Records excerpted from a collection:
▬▬▬
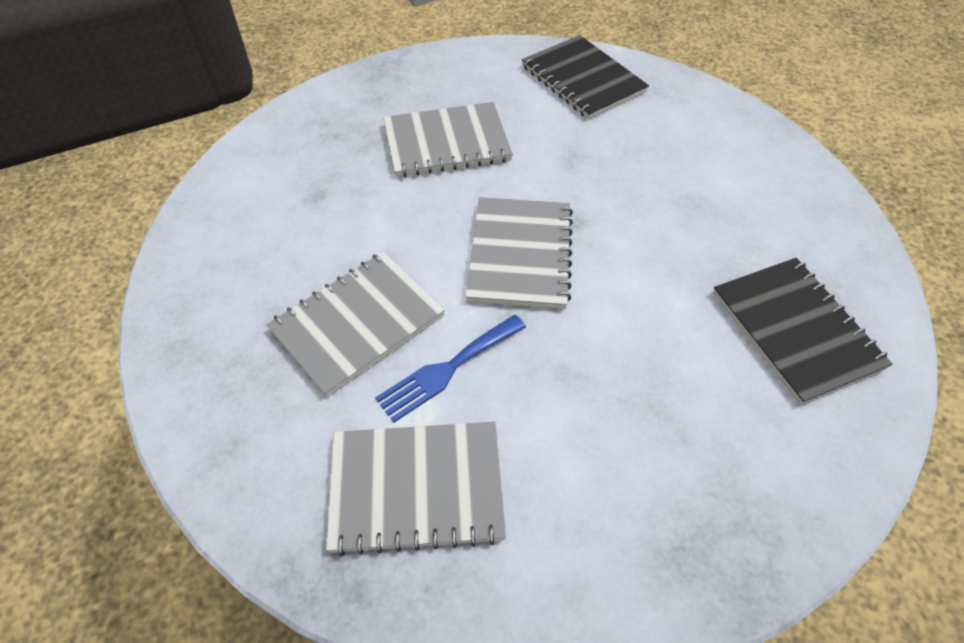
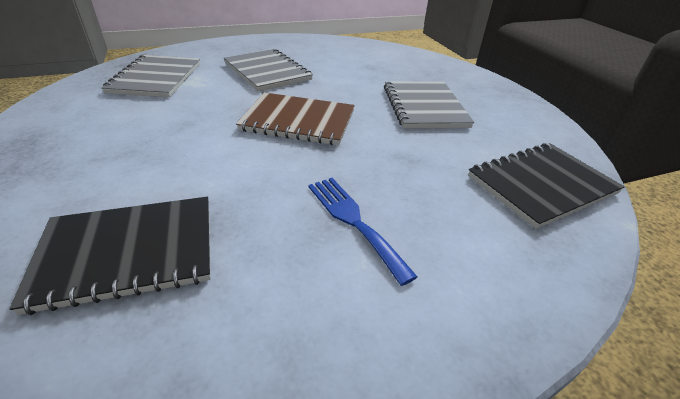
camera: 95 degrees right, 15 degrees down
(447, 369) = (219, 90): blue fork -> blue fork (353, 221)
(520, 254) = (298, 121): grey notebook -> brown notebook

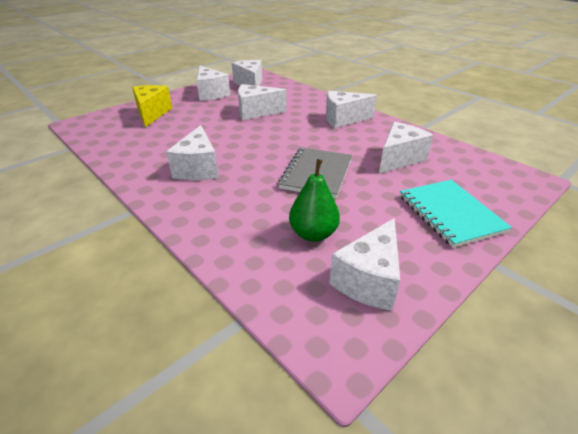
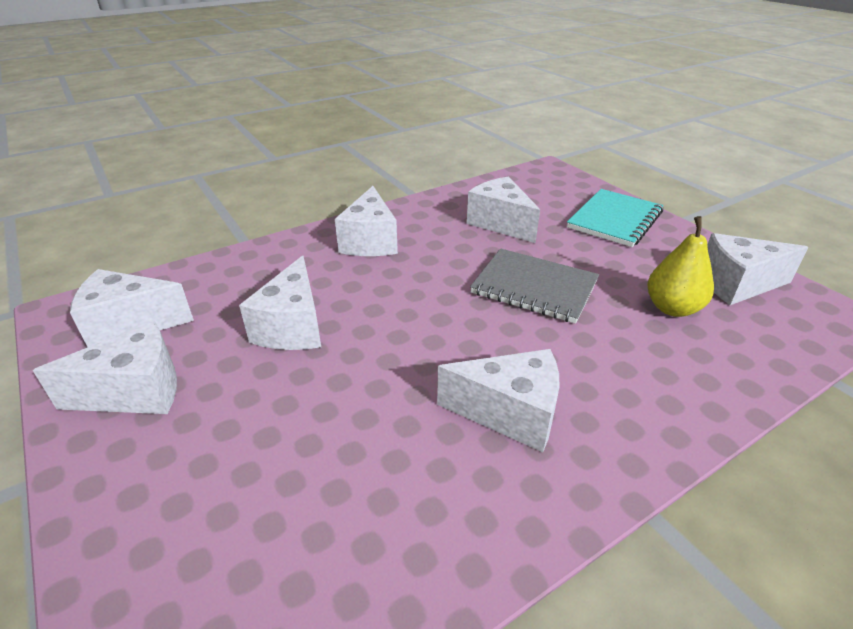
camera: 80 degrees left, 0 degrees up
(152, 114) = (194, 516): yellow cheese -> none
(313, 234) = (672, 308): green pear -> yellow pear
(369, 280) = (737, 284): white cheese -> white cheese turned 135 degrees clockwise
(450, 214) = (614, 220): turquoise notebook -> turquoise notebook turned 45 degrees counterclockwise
▬▬▬
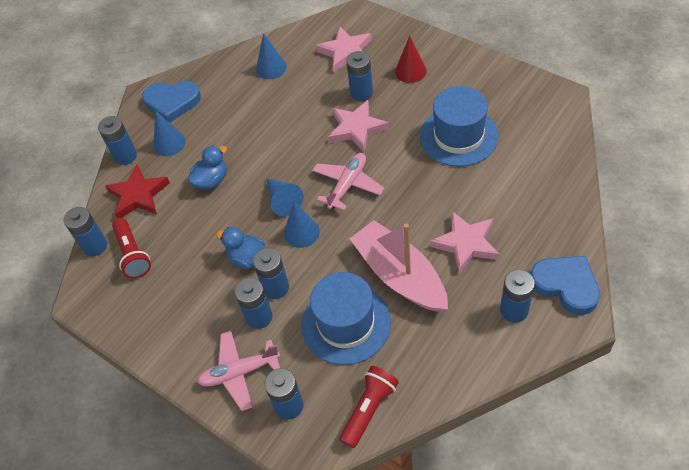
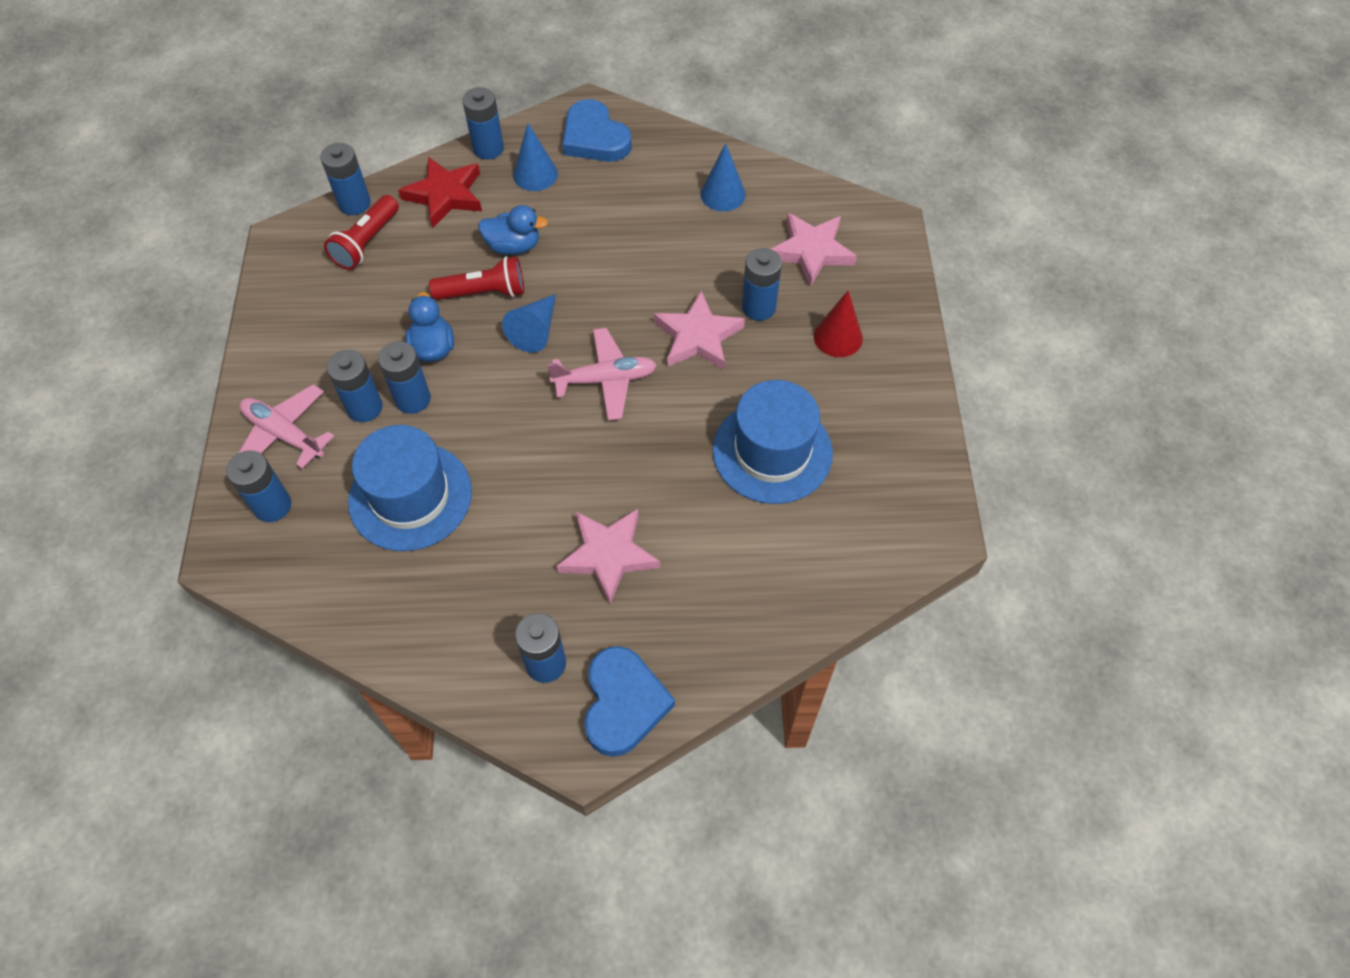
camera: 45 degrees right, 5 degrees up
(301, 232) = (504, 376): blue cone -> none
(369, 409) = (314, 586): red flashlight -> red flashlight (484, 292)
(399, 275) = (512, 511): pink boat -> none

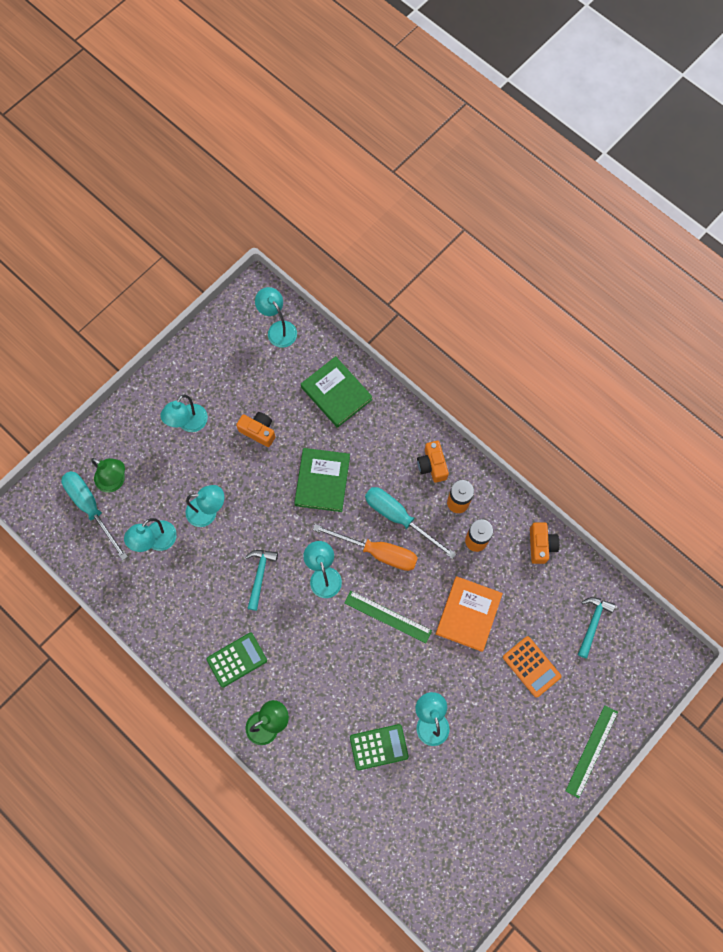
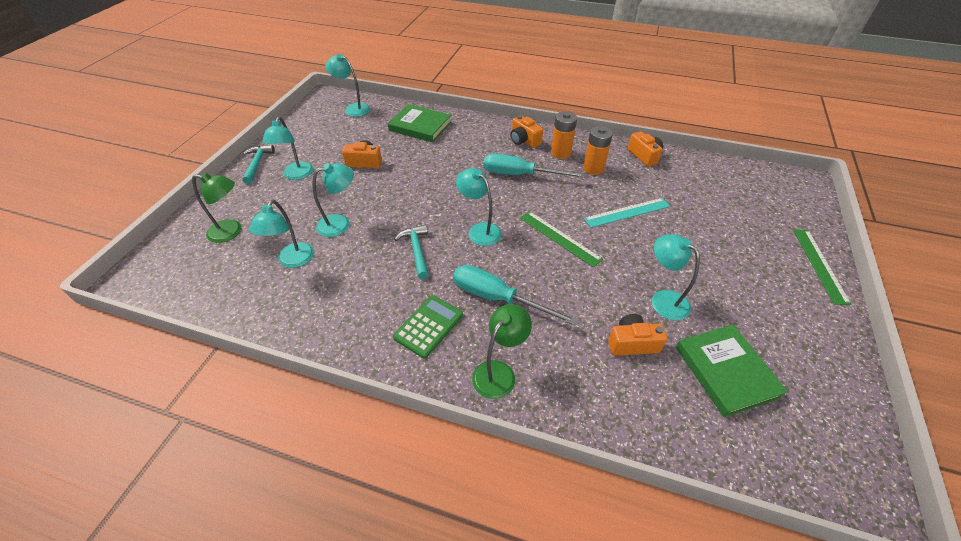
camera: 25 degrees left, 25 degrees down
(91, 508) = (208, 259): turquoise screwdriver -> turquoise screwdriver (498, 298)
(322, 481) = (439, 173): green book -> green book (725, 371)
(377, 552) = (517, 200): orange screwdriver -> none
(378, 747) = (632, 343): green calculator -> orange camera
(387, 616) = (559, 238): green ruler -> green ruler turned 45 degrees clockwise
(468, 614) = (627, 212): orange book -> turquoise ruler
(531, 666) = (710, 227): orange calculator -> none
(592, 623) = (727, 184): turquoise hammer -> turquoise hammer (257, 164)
▬▬▬
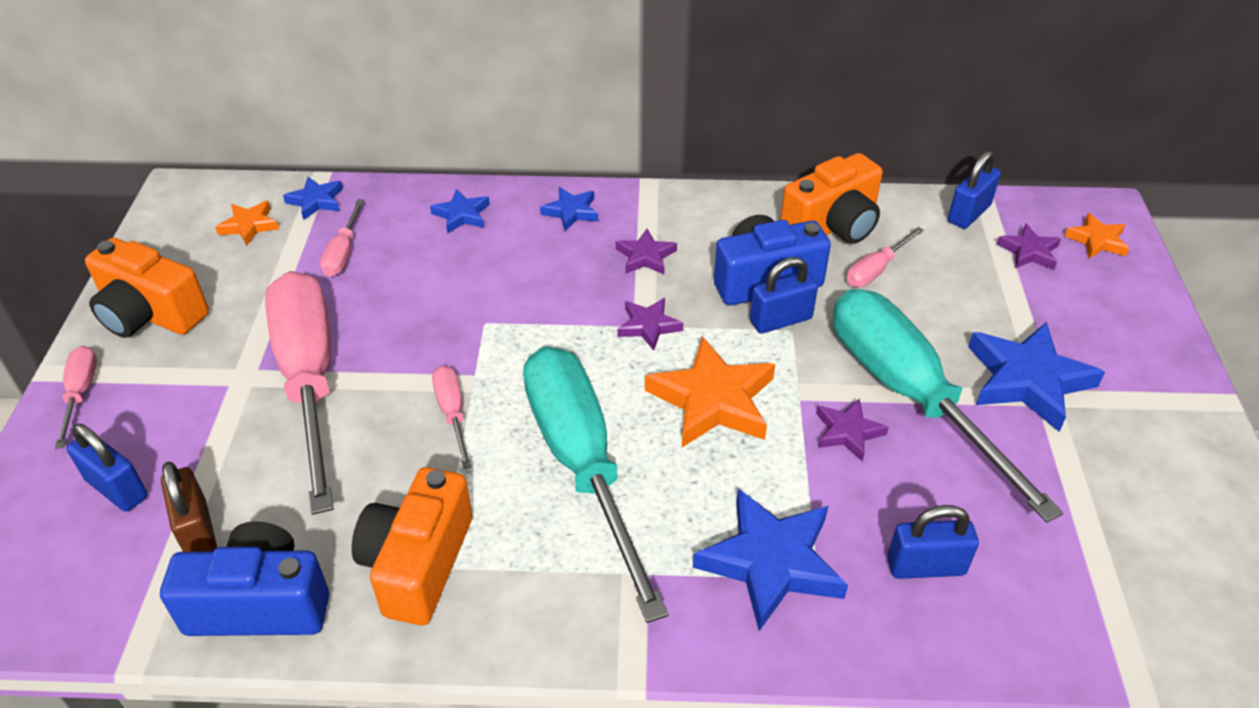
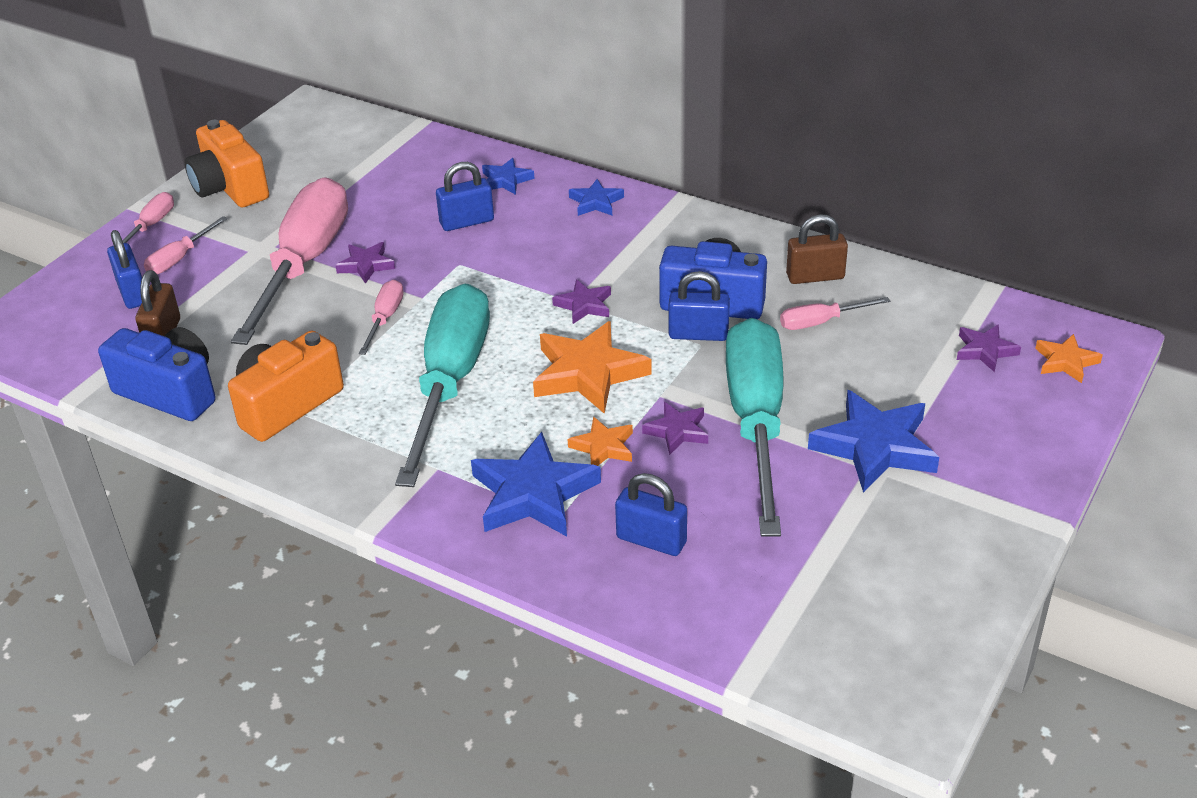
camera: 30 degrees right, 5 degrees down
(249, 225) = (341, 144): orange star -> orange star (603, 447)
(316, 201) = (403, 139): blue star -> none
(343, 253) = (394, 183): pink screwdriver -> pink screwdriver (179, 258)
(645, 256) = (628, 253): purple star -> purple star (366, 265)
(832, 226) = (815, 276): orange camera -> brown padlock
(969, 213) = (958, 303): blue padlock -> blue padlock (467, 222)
▬▬▬
_Activity_. The reply should hold the entries above from the line with "camera: 95 degrees right, 15 degrees down" to the line with "(152, 114) = (194, 516): yellow", duplicated exactly, pictures excluded.

_Answer to the problem_.
camera: 95 degrees right, 15 degrees down
(447, 369) = (219, 90): blue fork -> blue fork (353, 221)
(520, 254) = (298, 121): grey notebook -> brown notebook

camera: 80 degrees left, 0 degrees up
(152, 114) = (194, 516): yellow cheese -> none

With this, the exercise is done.